Supplied entries:

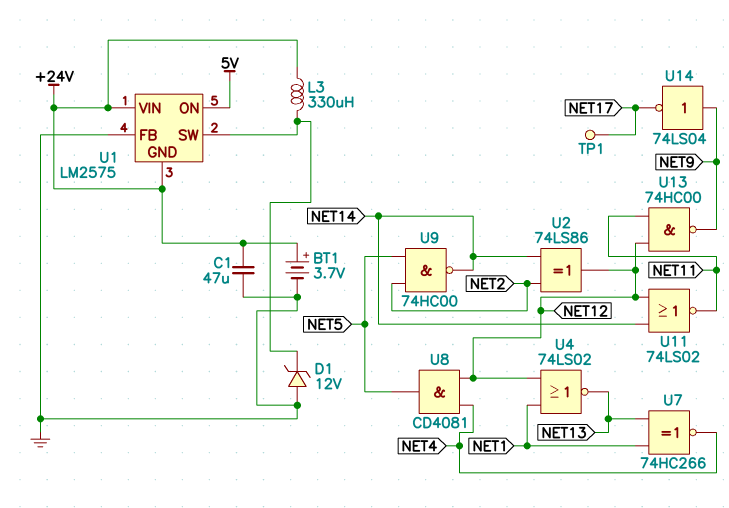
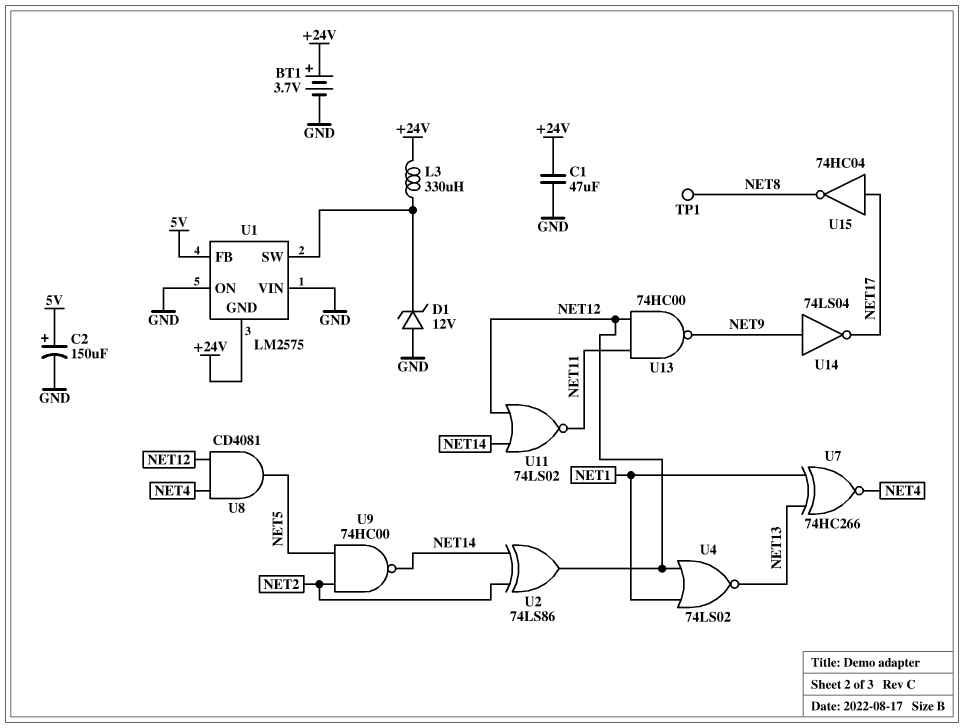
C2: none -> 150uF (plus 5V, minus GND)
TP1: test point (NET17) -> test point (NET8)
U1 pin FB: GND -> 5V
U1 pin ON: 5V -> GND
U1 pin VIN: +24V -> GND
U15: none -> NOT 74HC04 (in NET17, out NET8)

Work task:
The expected output is every entry above, retyped exactly, with the pictures removed.

Task output:
C2: none -> 150uF (plus 5V, minus GND)
TP1: test point (NET17) -> test point (NET8)
U1 pin FB: GND -> 5V
U1 pin ON: 5V -> GND
U1 pin VIN: +24V -> GND
U15: none -> NOT 74HC04 (in NET17, out NET8)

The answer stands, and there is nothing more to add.